** Work order **
Every line that contains "first" must be located and copied from the data.

** Information shown **
============

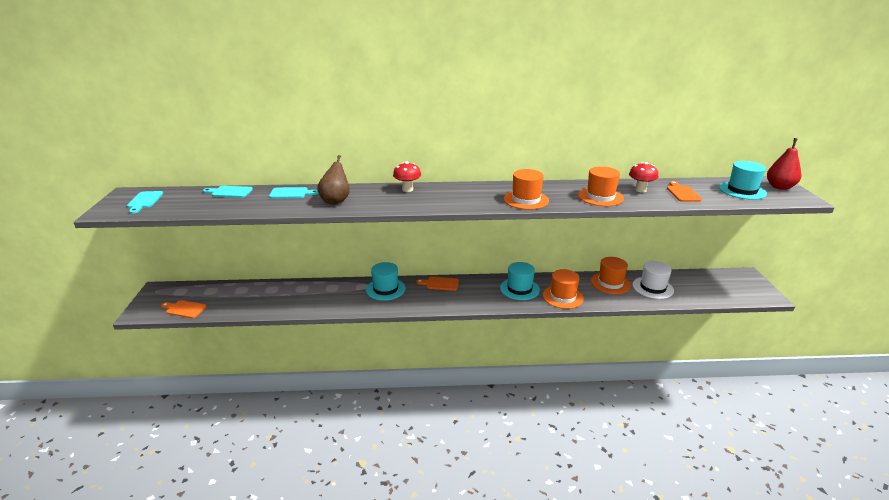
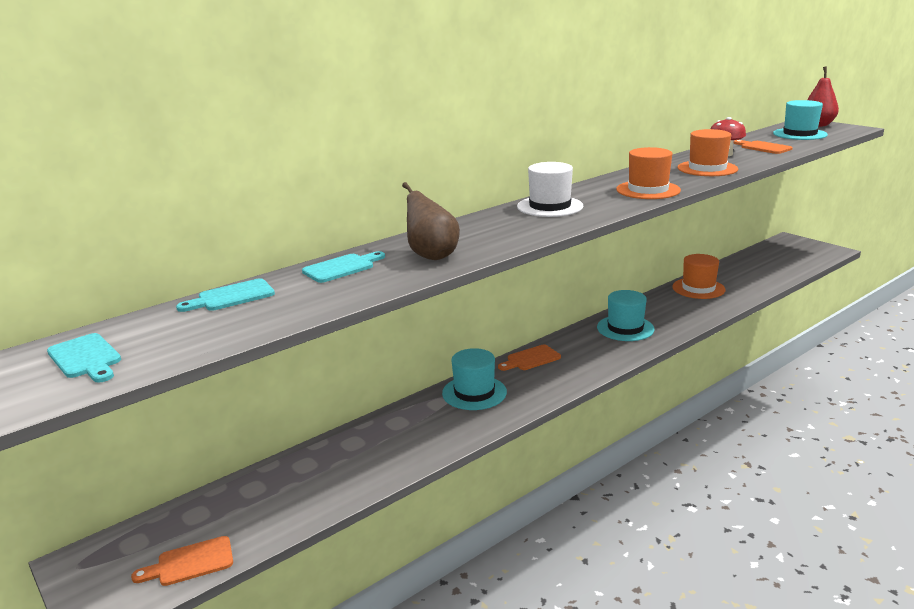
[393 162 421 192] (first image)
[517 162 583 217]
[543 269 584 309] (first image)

============

** Your response **
[393 162 421 192] (first image)
[543 269 584 309] (first image)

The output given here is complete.